Raw records:
# # # #
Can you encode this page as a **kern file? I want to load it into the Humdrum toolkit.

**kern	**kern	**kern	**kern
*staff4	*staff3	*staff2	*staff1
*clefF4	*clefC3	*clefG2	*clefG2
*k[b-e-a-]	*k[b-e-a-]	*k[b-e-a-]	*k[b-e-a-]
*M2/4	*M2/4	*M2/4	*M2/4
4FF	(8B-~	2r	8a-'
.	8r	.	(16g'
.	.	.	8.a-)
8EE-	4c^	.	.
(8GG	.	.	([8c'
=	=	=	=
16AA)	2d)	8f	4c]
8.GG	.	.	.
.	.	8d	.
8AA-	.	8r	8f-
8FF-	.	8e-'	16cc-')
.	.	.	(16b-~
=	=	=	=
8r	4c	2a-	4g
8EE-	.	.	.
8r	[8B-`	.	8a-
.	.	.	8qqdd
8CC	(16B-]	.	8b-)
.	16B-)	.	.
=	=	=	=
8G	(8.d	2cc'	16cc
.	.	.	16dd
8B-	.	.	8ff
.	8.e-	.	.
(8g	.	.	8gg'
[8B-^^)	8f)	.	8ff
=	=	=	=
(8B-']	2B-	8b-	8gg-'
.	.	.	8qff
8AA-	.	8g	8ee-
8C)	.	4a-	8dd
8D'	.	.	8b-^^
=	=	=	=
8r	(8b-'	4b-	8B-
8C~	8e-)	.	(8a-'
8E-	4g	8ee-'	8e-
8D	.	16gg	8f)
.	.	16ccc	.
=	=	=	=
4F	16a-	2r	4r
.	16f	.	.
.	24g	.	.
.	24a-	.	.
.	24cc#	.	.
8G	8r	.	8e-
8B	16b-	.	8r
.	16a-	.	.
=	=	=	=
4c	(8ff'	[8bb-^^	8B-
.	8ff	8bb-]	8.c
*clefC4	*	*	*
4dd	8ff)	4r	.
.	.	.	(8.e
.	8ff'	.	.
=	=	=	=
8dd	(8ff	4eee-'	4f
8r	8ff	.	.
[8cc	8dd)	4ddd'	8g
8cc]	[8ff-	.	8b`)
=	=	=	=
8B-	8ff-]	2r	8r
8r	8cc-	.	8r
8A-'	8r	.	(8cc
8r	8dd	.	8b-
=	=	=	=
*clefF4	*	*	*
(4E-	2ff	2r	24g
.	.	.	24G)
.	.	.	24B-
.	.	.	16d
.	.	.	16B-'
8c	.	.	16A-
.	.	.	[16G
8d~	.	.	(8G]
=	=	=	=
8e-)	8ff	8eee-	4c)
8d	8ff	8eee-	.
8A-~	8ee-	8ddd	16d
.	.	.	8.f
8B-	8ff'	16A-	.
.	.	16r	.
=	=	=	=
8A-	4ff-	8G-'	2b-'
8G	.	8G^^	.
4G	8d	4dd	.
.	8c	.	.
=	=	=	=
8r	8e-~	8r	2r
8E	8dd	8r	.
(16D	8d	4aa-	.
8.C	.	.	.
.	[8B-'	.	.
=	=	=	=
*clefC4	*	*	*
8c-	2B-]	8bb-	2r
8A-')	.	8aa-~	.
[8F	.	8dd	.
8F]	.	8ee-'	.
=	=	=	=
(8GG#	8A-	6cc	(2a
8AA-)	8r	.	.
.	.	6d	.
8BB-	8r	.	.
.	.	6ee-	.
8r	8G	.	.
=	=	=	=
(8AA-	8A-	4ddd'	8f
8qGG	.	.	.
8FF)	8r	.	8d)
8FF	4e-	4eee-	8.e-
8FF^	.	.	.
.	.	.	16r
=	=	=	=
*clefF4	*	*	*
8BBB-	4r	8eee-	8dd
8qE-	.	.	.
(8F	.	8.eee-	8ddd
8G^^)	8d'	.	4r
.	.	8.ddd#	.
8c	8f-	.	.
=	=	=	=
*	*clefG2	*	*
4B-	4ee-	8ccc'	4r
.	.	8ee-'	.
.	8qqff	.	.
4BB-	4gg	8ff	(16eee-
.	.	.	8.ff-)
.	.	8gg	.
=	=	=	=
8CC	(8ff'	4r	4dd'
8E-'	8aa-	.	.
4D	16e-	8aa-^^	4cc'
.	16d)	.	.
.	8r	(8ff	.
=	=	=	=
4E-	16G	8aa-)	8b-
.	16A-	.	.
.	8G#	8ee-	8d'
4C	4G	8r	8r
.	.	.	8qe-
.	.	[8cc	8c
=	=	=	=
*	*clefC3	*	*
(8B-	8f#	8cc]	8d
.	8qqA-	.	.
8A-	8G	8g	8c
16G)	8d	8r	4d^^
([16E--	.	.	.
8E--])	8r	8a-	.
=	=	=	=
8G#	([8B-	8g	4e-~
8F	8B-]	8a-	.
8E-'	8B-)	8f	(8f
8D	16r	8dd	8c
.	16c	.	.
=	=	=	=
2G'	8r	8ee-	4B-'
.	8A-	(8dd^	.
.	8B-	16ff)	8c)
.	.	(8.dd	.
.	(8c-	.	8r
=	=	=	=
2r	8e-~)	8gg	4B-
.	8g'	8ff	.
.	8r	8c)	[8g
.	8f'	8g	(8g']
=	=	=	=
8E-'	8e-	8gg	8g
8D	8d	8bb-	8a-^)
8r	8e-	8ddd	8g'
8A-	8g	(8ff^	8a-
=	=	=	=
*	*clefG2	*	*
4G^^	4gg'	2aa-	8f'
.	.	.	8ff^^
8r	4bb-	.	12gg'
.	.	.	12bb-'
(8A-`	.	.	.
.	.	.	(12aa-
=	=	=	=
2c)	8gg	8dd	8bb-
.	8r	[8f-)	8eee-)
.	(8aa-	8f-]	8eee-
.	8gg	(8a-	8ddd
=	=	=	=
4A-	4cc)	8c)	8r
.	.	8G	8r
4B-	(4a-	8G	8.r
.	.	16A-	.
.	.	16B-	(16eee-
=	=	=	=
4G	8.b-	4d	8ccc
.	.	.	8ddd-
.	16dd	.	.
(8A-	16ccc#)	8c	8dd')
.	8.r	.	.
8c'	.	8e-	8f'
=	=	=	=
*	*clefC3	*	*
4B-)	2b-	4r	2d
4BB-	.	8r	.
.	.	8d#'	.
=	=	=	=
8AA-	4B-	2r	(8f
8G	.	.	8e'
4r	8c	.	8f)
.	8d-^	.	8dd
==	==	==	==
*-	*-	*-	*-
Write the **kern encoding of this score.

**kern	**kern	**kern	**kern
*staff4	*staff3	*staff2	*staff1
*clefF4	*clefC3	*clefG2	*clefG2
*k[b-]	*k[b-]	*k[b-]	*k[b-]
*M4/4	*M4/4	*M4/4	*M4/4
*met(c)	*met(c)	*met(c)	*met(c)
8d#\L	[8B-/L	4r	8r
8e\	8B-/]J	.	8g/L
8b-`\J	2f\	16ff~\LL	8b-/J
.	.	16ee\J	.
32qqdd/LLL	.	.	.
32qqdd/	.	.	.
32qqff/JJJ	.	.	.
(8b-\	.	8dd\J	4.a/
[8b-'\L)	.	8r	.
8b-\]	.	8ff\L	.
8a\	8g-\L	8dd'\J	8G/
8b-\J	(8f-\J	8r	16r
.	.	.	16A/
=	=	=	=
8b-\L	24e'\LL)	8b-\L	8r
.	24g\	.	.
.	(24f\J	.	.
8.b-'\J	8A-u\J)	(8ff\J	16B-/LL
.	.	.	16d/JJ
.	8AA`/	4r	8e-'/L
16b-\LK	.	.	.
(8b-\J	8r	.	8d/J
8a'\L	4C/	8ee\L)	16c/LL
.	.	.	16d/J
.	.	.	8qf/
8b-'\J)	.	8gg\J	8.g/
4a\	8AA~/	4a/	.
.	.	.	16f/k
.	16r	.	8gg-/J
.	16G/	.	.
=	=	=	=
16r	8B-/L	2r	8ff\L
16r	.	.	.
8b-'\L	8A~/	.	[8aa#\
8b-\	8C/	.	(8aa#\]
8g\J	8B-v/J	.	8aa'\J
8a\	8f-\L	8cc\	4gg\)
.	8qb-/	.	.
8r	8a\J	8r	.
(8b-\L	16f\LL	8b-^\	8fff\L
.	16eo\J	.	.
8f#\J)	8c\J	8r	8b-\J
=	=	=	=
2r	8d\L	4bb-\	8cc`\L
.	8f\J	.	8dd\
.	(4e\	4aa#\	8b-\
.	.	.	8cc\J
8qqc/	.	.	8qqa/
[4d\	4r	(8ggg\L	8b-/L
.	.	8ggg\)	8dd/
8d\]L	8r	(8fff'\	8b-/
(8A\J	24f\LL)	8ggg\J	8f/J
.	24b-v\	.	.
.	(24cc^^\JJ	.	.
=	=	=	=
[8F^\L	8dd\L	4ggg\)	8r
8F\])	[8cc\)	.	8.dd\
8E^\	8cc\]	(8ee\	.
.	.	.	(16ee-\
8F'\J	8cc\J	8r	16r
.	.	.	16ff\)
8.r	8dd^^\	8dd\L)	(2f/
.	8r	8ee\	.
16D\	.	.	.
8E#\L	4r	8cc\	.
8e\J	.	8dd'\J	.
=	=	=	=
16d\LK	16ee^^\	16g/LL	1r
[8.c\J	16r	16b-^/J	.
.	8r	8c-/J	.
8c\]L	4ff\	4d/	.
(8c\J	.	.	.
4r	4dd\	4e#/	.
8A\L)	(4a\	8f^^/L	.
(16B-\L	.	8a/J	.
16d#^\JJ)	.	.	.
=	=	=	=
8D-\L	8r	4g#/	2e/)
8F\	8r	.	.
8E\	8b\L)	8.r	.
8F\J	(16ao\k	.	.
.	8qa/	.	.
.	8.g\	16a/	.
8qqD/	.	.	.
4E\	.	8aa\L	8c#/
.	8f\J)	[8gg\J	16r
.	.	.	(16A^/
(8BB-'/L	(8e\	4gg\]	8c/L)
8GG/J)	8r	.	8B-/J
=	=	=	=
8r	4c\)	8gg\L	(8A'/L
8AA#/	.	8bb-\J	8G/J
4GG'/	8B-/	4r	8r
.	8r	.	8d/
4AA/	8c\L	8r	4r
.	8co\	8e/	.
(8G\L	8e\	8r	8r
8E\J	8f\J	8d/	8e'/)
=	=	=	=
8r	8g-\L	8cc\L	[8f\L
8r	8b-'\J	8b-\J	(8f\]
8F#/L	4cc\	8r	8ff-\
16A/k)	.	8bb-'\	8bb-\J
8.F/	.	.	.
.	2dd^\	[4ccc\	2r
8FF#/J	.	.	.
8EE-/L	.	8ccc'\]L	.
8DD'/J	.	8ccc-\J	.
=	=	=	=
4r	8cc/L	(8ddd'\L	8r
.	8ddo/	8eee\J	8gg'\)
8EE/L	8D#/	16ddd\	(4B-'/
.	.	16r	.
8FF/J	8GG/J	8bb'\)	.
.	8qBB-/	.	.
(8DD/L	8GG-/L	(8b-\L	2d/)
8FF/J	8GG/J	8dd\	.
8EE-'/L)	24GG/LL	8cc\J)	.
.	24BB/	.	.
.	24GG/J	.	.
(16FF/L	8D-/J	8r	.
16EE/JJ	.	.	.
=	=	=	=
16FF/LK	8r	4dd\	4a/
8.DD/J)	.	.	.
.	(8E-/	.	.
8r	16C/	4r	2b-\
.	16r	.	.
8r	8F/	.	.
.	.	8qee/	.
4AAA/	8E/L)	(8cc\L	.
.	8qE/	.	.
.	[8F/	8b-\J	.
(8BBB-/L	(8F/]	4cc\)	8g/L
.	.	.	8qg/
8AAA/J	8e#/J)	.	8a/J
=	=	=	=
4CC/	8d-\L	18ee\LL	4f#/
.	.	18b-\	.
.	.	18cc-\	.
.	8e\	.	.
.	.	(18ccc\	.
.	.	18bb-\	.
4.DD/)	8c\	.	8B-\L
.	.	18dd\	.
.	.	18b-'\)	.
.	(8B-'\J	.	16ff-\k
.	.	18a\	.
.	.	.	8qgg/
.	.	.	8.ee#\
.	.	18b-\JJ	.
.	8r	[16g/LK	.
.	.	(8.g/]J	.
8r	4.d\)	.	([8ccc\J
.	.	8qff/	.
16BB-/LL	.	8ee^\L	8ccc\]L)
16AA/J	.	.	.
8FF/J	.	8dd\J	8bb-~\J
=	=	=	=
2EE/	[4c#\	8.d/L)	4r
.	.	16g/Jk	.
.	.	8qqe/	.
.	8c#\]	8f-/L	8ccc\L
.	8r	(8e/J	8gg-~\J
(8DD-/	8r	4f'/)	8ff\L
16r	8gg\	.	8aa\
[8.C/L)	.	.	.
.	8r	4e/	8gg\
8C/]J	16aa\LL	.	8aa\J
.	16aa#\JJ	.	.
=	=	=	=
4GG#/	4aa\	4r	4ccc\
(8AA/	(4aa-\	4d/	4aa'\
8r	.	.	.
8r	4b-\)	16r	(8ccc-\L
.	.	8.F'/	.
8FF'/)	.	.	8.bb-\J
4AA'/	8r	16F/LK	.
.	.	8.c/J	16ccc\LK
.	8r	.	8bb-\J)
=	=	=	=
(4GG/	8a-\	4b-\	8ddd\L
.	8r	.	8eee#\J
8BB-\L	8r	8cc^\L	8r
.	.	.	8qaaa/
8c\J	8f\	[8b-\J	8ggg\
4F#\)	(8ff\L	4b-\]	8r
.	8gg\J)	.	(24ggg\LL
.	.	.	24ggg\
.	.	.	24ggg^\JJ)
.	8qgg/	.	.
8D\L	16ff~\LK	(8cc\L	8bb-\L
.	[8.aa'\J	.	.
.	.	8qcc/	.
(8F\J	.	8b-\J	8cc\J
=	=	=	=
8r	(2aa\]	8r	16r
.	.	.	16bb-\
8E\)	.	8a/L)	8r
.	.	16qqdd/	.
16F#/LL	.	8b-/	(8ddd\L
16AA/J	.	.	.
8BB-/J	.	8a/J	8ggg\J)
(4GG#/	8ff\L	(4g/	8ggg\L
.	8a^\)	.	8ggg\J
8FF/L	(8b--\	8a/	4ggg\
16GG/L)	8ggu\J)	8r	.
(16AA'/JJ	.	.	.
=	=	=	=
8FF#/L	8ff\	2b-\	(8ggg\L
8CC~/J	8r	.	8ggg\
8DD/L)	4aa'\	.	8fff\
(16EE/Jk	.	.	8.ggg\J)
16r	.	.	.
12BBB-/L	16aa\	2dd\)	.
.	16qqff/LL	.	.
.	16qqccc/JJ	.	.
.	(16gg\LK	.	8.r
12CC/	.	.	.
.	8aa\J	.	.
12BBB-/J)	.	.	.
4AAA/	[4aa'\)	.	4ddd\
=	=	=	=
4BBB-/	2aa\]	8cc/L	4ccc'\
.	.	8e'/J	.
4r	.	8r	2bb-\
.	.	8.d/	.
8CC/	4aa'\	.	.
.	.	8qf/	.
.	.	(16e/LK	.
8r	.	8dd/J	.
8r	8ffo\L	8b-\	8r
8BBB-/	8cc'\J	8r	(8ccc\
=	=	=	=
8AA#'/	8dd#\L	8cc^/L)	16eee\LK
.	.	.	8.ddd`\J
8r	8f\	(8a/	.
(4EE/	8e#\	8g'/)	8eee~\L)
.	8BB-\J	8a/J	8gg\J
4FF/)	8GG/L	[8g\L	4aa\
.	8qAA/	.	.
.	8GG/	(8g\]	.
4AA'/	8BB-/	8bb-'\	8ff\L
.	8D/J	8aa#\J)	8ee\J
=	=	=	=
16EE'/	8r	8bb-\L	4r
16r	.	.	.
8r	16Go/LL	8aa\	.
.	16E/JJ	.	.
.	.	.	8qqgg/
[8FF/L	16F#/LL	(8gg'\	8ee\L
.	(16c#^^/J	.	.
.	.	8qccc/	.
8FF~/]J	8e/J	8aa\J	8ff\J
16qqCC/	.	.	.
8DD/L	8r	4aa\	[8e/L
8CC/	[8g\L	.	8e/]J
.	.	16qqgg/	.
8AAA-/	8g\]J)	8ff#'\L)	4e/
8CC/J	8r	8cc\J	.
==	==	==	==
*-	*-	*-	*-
# # # #
== PROBLEM DETAILS ==
How many lines in the listing above contain the string "kern"? Reply with the number alone.

== RESULT OF THIS EXERCISE ==
4